Set down the records that follow exactly, every line of them.

___ DATASET CONTENT ___

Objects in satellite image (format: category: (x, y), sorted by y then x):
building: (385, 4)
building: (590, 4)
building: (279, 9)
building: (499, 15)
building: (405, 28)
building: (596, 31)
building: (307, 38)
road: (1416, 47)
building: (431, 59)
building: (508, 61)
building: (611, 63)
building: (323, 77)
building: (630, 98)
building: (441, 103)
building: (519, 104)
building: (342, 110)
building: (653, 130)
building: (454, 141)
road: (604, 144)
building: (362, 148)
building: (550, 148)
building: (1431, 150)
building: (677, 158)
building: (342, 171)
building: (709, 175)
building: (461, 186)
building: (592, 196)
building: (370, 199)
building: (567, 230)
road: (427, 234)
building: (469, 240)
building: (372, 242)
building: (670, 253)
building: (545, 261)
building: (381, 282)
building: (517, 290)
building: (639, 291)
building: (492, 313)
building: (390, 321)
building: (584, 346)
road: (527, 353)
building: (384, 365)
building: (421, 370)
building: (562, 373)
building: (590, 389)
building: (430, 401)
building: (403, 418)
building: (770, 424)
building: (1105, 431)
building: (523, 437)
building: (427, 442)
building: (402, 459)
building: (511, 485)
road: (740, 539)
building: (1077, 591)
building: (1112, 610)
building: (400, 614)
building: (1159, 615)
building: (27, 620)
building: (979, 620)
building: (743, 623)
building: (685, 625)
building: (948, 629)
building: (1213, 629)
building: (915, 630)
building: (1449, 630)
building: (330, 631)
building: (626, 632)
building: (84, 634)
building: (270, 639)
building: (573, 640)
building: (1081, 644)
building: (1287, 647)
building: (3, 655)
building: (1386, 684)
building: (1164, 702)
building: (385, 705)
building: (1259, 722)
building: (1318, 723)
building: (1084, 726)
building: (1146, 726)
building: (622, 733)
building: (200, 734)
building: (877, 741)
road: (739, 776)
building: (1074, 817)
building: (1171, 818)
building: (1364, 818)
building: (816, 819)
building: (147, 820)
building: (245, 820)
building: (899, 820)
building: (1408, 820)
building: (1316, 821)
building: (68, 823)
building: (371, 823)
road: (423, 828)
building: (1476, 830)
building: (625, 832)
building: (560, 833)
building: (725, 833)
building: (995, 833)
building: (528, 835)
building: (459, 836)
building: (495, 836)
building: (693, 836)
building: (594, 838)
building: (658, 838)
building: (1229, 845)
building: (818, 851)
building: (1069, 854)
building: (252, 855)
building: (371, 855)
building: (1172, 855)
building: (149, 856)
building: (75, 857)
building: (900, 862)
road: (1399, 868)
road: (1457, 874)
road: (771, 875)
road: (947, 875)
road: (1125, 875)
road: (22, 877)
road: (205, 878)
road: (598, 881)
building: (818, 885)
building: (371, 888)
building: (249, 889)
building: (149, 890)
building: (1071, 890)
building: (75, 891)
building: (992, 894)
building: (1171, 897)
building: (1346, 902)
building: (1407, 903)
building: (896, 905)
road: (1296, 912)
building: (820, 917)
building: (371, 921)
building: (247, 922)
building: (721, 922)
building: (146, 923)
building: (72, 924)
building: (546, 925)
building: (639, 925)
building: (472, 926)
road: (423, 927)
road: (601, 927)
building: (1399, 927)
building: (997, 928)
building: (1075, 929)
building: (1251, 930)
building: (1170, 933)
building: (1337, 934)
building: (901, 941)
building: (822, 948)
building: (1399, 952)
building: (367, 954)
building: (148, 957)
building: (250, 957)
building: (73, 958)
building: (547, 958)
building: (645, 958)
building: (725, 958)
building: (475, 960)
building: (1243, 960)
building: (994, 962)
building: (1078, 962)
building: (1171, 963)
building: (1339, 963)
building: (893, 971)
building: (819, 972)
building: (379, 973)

___

● EXPECTED ANSWER:
Objects in satellite image (format: category: (x, y), sorted by y then x):
building: (385, 4)
building: (590, 4)
building: (279, 9)
building: (499, 15)
building: (405, 28)
building: (596, 31)
building: (307, 38)
road: (1416, 47)
building: (431, 59)
building: (508, 61)
building: (611, 63)
building: (323, 77)
building: (630, 98)
building: (441, 103)
building: (519, 104)
building: (342, 110)
building: (653, 130)
building: (454, 141)
road: (604, 144)
building: (362, 148)
building: (550, 148)
building: (1431, 150)
building: (677, 158)
building: (342, 171)
building: (709, 175)
building: (461, 186)
building: (592, 196)
building: (370, 199)
building: (567, 230)
road: (427, 234)
building: (469, 240)
building: (372, 242)
building: (670, 253)
building: (545, 261)
building: (381, 282)
building: (517, 290)
building: (639, 291)
building: (492, 313)
building: (390, 321)
building: (584, 346)
road: (527, 353)
building: (384, 365)
building: (421, 370)
building: (562, 373)
building: (590, 389)
building: (430, 401)
building: (403, 418)
building: (770, 424)
building: (1105, 431)
building: (523, 437)
building: (427, 442)
building: (402, 459)
building: (511, 485)
road: (740, 539)
building: (1077, 591)
building: (1112, 610)
building: (400, 614)
building: (1159, 615)
building: (27, 620)
building: (979, 620)
building: (743, 623)
building: (685, 625)
building: (948, 629)
building: (1213, 629)
building: (915, 630)
building: (1449, 630)
building: (330, 631)
building: (626, 632)
building: (84, 634)
building: (270, 639)
building: (573, 640)
building: (1081, 644)
building: (1287, 647)
building: (3, 655)
building: (1386, 684)
building: (1164, 702)
building: (385, 705)
building: (1259, 722)
building: (1318, 723)
building: (1084, 726)
building: (1146, 726)
building: (622, 733)
building: (200, 734)
building: (877, 741)
road: (739, 776)
building: (1074, 817)
building: (1171, 818)
building: (1364, 818)
building: (816, 819)
building: (147, 820)
building: (245, 820)
building: (899, 820)
building: (1408, 820)
building: (1316, 821)
building: (68, 823)
building: (371, 823)
road: (423, 828)
building: (1476, 830)
building: (625, 832)
building: (560, 833)
building: (725, 833)
building: (995, 833)
building: (528, 835)
building: (459, 836)
building: (495, 836)
building: (693, 836)
building: (594, 838)
building: (658, 838)
building: (1229, 845)
building: (818, 851)
building: (1069, 854)
building: (252, 855)
building: (371, 855)
building: (1172, 855)
building: (149, 856)
building: (75, 857)
building: (900, 862)
road: (1399, 868)
road: (1457, 874)
road: (771, 875)
road: (947, 875)
road: (1125, 875)
road: (22, 877)
road: (205, 878)
road: (598, 881)
building: (818, 885)
building: (371, 888)
building: (249, 889)
building: (149, 890)
building: (1071, 890)
building: (75, 891)
building: (992, 894)
building: (1171, 897)
building: (1346, 902)
building: (1407, 903)
building: (896, 905)
road: (1296, 912)
building: (820, 917)
building: (371, 921)
building: (247, 922)
building: (721, 922)
building: (146, 923)
building: (72, 924)
building: (546, 925)
building: (639, 925)
building: (472, 926)
road: (423, 927)
road: (601, 927)
building: (1399, 927)
building: (997, 928)
building: (1075, 929)
building: (1251, 930)
building: (1170, 933)
building: (1337, 934)
building: (901, 941)
building: (822, 948)
building: (1399, 952)
building: (367, 954)
building: (148, 957)
building: (250, 957)
building: (73, 958)
building: (547, 958)
building: (645, 958)
building: (725, 958)
building: (475, 960)
building: (1243, 960)
building: (994, 962)
building: (1078, 962)
building: (1171, 963)
building: (1339, 963)
building: (893, 971)
building: (819, 972)
building: (379, 973)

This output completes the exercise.